▶ [Problem details]: Find the word "shifted" in the data, then copy each line where it is found.

▶ [Data shown]:
[Start of Attachment]
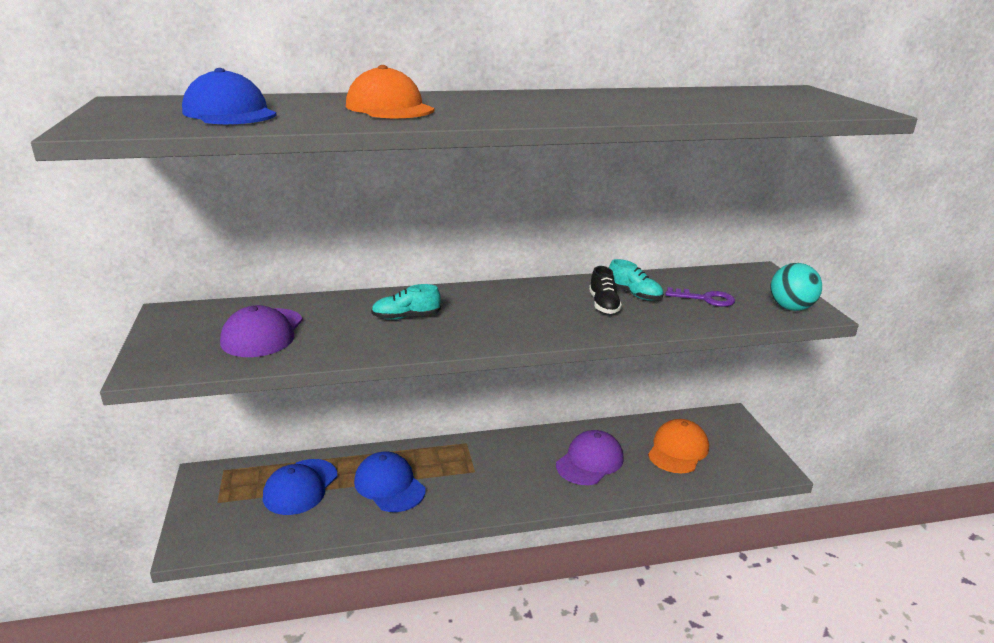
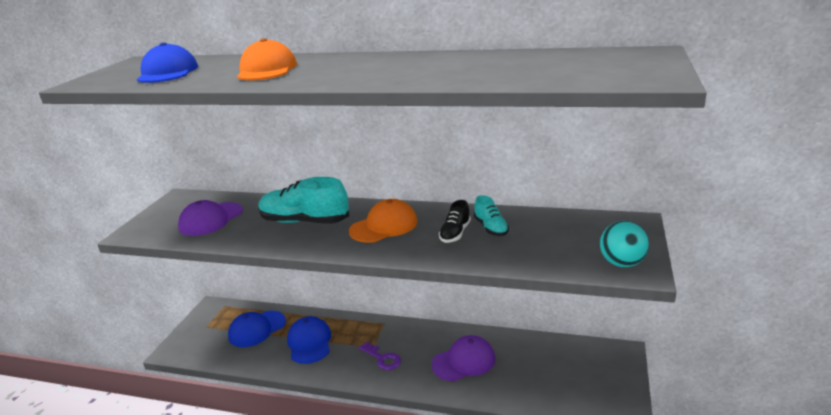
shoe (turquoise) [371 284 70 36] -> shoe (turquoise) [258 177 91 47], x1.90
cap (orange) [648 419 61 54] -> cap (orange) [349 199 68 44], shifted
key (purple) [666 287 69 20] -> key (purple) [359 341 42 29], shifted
[End of Attachment]
▶ [Solution]:
cap (orange) [648 419 61 54] -> cap (orange) [349 199 68 44], shifted
key (purple) [666 287 69 20] -> key (purple) [359 341 42 29], shifted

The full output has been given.